What you should do: Within the entries below, find every line that has the string "removed", then copy it.

--------------------

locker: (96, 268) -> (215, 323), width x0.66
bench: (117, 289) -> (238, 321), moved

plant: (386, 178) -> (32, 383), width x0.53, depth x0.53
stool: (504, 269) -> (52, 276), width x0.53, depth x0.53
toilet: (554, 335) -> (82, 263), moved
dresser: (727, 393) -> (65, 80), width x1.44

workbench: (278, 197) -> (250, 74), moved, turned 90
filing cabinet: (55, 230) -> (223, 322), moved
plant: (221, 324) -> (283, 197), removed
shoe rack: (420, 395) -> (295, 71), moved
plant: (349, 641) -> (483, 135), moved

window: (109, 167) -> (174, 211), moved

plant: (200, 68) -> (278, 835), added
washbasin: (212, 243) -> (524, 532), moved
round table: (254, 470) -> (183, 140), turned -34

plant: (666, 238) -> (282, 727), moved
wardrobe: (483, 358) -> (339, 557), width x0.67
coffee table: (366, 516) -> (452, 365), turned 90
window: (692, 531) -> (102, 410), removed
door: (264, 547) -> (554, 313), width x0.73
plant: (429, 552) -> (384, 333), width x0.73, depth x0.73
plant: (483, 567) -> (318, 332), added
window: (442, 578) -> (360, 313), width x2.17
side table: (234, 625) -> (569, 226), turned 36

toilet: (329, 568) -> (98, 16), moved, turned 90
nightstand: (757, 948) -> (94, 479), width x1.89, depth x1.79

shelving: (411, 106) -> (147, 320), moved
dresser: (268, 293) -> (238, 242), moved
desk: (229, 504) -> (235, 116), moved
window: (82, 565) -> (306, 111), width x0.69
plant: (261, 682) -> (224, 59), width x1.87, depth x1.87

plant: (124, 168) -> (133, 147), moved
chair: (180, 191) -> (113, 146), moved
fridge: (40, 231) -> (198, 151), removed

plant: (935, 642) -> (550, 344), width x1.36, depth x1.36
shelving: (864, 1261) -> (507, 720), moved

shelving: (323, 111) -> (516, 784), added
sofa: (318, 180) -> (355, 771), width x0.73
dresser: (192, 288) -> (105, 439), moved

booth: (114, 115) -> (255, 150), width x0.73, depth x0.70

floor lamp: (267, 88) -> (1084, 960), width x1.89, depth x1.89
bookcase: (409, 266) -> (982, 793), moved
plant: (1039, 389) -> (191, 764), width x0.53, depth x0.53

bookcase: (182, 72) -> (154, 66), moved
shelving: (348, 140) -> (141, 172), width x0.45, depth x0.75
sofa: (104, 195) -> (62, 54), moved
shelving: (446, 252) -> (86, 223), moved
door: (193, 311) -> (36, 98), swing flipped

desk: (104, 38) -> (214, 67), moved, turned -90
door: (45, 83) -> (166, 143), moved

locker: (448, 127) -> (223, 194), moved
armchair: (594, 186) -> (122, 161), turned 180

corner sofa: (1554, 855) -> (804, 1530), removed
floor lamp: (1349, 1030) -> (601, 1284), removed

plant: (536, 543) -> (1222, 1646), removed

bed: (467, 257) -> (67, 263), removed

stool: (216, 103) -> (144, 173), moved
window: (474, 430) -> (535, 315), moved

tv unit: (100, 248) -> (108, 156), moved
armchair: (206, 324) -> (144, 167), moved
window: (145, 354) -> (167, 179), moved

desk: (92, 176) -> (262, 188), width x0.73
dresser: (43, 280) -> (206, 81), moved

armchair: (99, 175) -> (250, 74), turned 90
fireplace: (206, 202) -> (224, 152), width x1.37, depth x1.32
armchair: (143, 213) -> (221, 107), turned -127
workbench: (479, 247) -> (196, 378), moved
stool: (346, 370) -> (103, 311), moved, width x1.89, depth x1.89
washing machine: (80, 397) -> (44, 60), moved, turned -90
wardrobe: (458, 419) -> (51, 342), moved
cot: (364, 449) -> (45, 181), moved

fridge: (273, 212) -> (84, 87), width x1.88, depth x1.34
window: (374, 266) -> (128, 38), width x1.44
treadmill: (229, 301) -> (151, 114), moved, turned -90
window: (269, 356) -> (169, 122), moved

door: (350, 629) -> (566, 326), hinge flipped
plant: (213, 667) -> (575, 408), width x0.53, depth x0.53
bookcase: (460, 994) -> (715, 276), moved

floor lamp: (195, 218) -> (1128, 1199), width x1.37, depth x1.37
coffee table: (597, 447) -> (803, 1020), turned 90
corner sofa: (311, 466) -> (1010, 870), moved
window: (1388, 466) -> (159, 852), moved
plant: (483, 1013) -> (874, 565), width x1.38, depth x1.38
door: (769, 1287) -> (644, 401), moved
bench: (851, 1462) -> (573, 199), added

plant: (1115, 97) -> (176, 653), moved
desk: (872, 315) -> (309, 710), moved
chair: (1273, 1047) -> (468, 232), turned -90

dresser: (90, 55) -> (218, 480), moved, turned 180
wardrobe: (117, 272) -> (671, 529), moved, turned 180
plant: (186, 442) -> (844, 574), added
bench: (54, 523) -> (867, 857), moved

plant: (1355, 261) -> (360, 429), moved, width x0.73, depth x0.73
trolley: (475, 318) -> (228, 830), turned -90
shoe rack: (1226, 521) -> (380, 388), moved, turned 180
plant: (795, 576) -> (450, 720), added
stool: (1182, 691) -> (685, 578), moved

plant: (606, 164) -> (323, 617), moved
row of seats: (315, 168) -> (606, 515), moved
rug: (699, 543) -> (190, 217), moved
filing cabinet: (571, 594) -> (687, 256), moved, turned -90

--------------------

Reply to the task:
plant: (221, 324) -> (283, 197), removed
window: (692, 531) -> (102, 410), removed
fridge: (40, 231) -> (198, 151), removed
corner sofa: (1554, 855) -> (804, 1530), removed
floor lamp: (1349, 1030) -> (601, 1284), removed
plant: (536, 543) -> (1222, 1646), removed
bed: (467, 257) -> (67, 263), removed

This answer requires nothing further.